Requirement — Only reproduce the lines from the line containing "(458, 291) = (750, 480): pink cap -> none" onward, exactly, through the final line of the data below.

Given material —
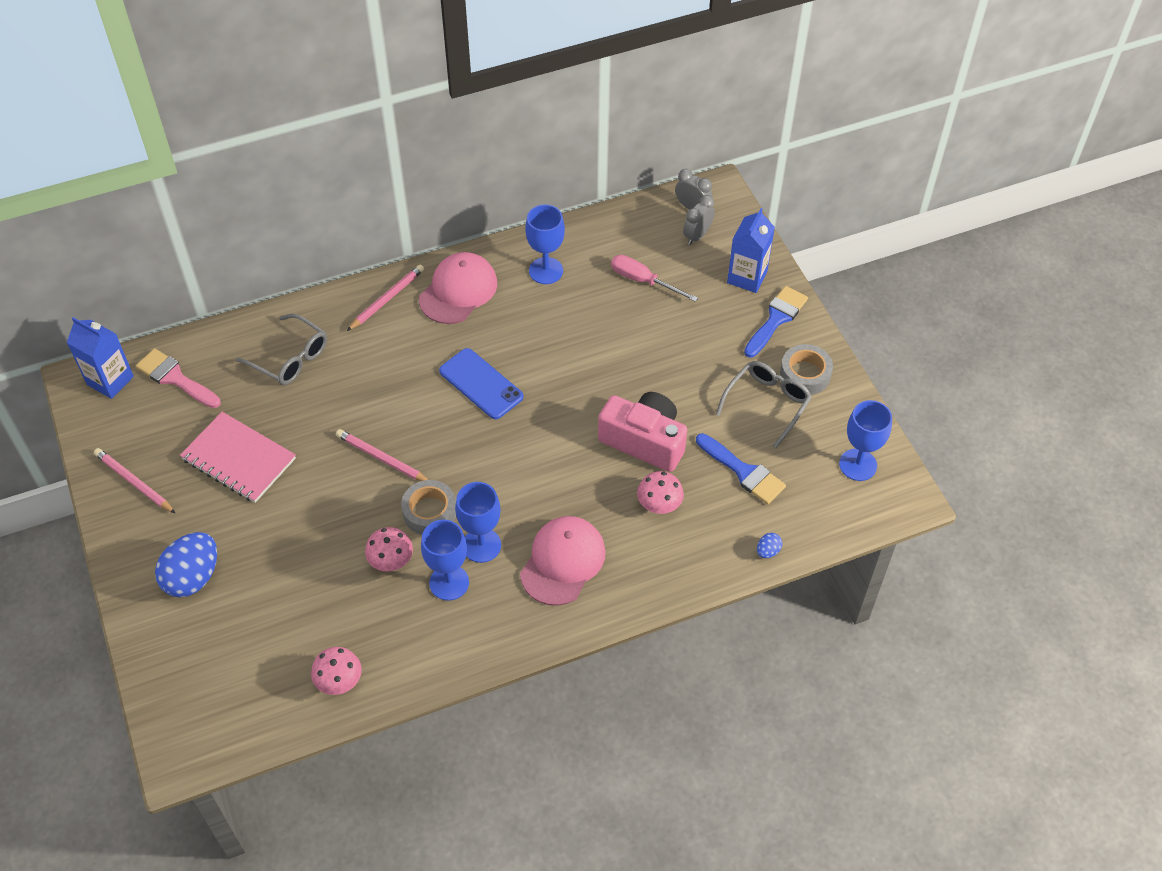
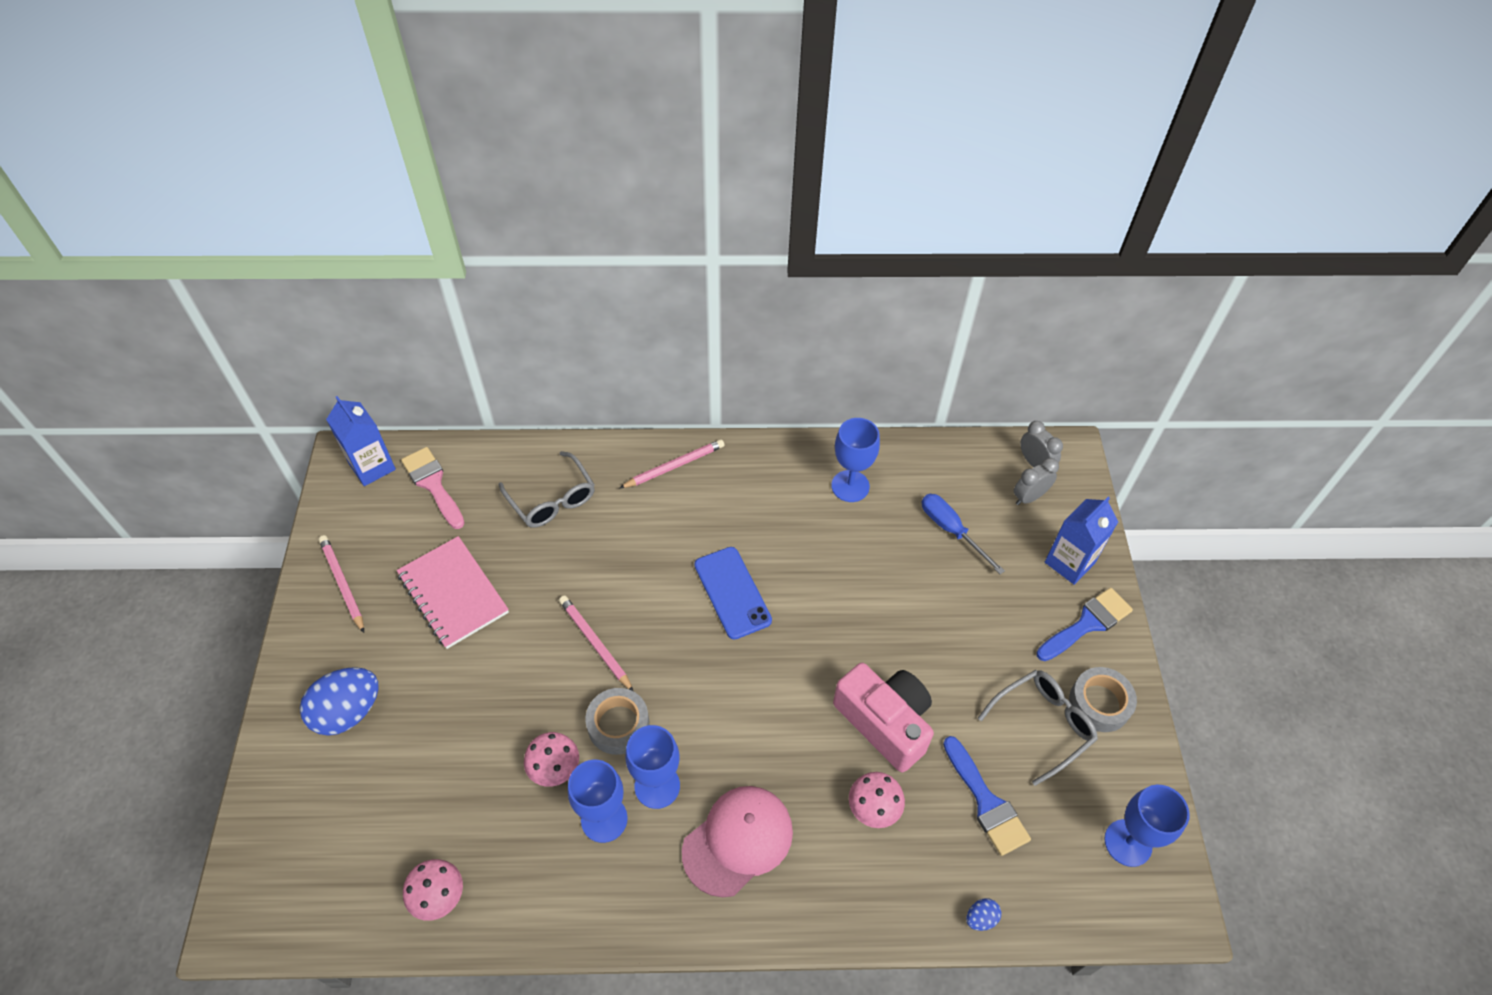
camera: 20 degrees right, 0 degrees up
(458, 291) = (750, 480): pink cap -> none
(643, 281) = (951, 530): pink screwdriver -> blue screwdriver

Answer section —
(458, 291) = (750, 480): pink cap -> none
(643, 281) = (951, 530): pink screwdriver -> blue screwdriver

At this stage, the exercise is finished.